(Items from a dataset):

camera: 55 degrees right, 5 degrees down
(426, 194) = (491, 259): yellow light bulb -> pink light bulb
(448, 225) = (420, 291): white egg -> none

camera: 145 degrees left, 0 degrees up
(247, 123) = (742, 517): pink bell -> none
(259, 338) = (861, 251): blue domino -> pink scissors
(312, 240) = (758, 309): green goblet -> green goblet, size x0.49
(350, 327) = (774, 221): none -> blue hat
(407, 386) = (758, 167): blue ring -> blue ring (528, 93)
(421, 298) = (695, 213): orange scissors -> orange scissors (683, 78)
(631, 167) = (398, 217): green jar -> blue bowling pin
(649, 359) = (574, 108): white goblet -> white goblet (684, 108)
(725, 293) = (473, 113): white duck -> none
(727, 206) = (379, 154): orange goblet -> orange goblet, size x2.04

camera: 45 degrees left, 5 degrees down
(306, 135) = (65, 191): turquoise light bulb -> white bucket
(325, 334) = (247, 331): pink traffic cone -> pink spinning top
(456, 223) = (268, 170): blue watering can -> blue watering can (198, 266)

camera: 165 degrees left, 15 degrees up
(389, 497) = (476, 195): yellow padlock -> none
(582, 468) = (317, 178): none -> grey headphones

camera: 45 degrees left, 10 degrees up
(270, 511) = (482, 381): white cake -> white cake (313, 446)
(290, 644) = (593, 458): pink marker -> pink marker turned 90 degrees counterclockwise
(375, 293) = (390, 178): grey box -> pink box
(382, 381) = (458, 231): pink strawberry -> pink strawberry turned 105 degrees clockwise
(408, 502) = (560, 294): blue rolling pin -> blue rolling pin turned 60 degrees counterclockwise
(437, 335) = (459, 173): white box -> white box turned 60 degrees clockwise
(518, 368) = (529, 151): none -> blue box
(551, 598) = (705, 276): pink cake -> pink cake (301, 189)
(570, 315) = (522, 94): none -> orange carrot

(TASK INSTRUCTIONS):
Reproduce the data. Keep it exact.

(TASK RESPONSE):
camera: 55 degrees right, 5 degrees down
(426, 194) = (491, 259): yellow light bulb -> pink light bulb
(448, 225) = (420, 291): white egg -> none

camera: 145 degrees left, 0 degrees up
(247, 123) = (742, 517): pink bell -> none
(259, 338) = (861, 251): blue domino -> pink scissors
(312, 240) = (758, 309): green goblet -> green goblet, size x0.49
(350, 327) = (774, 221): none -> blue hat
(407, 386) = (758, 167): blue ring -> blue ring (528, 93)
(421, 298) = (695, 213): orange scissors -> orange scissors (683, 78)
(631, 167) = (398, 217): green jar -> blue bowling pin
(649, 359) = (574, 108): white goblet -> white goblet (684, 108)
(725, 293) = (473, 113): white duck -> none
(727, 206) = (379, 154): orange goblet -> orange goblet, size x2.04

camera: 45 degrees left, 5 degrees down
(306, 135) = (65, 191): turquoise light bulb -> white bucket
(325, 334) = (247, 331): pink traffic cone -> pink spinning top
(456, 223) = (268, 170): blue watering can -> blue watering can (198, 266)

camera: 165 degrees left, 15 degrees up
(389, 497) = (476, 195): yellow padlock -> none
(582, 468) = (317, 178): none -> grey headphones

camera: 45 degrees left, 10 degrees up
(270, 511) = (482, 381): white cake -> white cake (313, 446)
(290, 644) = (593, 458): pink marker -> pink marker turned 90 degrees counterclockwise
(375, 293) = (390, 178): grey box -> pink box
(382, 381) = (458, 231): pink strawberry -> pink strawberry turned 105 degrees clockwise
(408, 502) = (560, 294): blue rolling pin -> blue rolling pin turned 60 degrees counterclockwise
(437, 335) = (459, 173): white box -> white box turned 60 degrees clockwise
(518, 368) = (529, 151): none -> blue box
(551, 598) = (705, 276): pink cake -> pink cake (301, 189)
(570, 315) = (522, 94): none -> orange carrot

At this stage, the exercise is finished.